▸ **WHAT YOU ARE ASKED TO DO**
Up to and including the line with "black ruler: 2 -> 4", restate the records below word for word, beginning with their first line.

▸ **DATA SUPPLIED**
* * *

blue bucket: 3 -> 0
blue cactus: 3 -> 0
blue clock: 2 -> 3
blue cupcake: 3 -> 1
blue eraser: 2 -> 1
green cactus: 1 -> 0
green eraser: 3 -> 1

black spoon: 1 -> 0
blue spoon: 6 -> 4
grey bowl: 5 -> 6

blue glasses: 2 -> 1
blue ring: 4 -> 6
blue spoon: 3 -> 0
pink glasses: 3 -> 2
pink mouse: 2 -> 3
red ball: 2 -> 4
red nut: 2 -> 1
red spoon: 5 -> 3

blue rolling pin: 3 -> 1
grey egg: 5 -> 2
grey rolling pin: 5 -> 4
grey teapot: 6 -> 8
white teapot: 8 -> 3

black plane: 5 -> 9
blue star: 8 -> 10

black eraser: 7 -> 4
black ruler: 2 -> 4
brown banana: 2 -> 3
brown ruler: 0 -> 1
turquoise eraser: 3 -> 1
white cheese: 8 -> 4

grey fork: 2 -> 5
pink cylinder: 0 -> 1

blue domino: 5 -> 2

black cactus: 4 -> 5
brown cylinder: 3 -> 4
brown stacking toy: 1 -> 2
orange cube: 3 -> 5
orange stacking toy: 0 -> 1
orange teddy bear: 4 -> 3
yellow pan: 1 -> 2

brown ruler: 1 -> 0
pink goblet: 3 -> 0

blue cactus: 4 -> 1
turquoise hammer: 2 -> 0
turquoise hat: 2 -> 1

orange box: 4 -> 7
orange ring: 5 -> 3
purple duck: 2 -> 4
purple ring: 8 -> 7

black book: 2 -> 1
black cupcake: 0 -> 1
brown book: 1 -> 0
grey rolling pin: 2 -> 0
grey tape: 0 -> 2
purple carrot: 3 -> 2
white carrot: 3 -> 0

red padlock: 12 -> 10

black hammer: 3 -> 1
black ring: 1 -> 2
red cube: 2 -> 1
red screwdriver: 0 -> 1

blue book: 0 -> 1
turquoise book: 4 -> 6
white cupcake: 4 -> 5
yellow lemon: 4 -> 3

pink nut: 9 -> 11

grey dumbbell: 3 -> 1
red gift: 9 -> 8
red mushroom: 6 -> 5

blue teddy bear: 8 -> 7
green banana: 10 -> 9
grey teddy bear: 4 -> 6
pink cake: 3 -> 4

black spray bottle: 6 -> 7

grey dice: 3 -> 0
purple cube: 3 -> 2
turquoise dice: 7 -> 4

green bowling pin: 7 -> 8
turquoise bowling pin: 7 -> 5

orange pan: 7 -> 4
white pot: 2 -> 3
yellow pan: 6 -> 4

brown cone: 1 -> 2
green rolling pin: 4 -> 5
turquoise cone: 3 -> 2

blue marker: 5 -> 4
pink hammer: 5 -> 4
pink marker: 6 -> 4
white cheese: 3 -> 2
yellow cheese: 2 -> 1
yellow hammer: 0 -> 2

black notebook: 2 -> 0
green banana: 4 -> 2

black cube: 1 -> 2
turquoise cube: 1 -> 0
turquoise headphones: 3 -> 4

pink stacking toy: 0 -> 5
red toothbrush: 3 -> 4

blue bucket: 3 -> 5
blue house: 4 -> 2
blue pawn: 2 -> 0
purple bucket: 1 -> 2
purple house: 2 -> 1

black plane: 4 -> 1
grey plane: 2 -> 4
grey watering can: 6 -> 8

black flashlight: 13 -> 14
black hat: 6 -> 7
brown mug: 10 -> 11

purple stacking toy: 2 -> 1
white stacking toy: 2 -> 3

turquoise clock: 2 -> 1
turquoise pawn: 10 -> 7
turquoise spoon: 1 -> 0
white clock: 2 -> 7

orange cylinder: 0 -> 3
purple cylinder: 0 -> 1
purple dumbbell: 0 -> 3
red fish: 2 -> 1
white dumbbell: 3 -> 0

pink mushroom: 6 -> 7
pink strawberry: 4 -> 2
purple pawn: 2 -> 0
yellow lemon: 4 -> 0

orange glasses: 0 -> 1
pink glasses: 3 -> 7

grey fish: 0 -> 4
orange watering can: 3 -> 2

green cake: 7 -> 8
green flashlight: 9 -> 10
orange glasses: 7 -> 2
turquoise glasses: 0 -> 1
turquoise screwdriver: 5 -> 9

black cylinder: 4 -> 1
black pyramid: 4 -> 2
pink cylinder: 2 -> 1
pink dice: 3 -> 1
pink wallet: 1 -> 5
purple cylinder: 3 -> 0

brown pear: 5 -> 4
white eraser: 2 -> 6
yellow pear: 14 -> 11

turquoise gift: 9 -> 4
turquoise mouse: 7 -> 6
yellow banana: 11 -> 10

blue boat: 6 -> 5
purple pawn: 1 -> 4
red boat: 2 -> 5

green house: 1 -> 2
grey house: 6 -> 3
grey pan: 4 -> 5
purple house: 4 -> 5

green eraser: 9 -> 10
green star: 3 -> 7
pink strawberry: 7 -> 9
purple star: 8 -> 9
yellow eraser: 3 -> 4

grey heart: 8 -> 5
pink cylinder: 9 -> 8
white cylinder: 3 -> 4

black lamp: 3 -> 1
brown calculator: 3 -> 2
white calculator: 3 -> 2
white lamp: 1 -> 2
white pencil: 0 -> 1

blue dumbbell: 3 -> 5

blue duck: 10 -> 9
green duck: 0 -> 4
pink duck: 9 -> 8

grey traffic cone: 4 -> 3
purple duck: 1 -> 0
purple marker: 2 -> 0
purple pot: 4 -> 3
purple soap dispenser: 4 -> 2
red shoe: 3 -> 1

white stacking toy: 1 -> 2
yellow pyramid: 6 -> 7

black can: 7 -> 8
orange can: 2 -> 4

* * *

▸ **COMPLETED EXERCISE**
blue bucket: 3 -> 0
blue cactus: 3 -> 0
blue clock: 2 -> 3
blue cupcake: 3 -> 1
blue eraser: 2 -> 1
green cactus: 1 -> 0
green eraser: 3 -> 1

black spoon: 1 -> 0
blue spoon: 6 -> 4
grey bowl: 5 -> 6

blue glasses: 2 -> 1
blue ring: 4 -> 6
blue spoon: 3 -> 0
pink glasses: 3 -> 2
pink mouse: 2 -> 3
red ball: 2 -> 4
red nut: 2 -> 1
red spoon: 5 -> 3

blue rolling pin: 3 -> 1
grey egg: 5 -> 2
grey rolling pin: 5 -> 4
grey teapot: 6 -> 8
white teapot: 8 -> 3

black plane: 5 -> 9
blue star: 8 -> 10

black eraser: 7 -> 4
black ruler: 2 -> 4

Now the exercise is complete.